### TASK DESCRIPTION
Print the material below word for word, line by line, without the pictures.

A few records
***

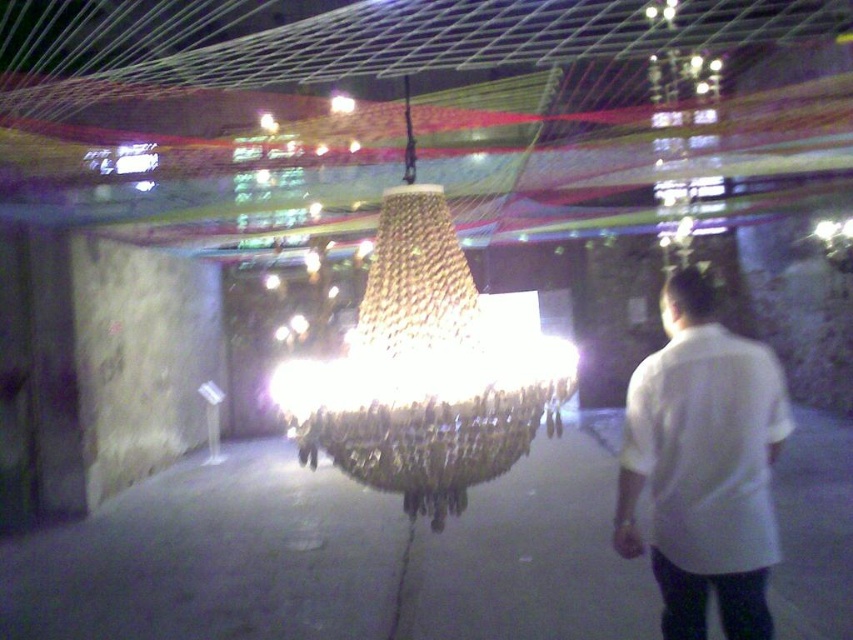
Which of these two, iridescent glass chandelier at center or white cotton shirt at right, stands shorter?

white cotton shirt at right is shorter.

Which of these two, iridescent glass chandelier at center or white cotton shirt at right, stands taller?

With more height is iridescent glass chandelier at center.

Measure the distance between point (297, 429) and camera.

The distance of point (297, 429) from camera is 8.72 feet.

Image resolution: width=853 pixels, height=640 pixels. I want to click on iridescent glass chandelier at center, so (x=428, y=369).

***

### THE COMPLETED TASK
Which of these two, iridescent glass chandelier at center or white cotton shirt at right, stands shorter?

white cotton shirt at right is shorter.

Which of these two, iridescent glass chandelier at center or white cotton shirt at right, stands taller?

With more height is iridescent glass chandelier at center.

Measure the distance between point (297, 429) and camera.

The distance of point (297, 429) from camera is 8.72 feet.

Image resolution: width=853 pixels, height=640 pixels. I want to click on iridescent glass chandelier at center, so (x=428, y=369).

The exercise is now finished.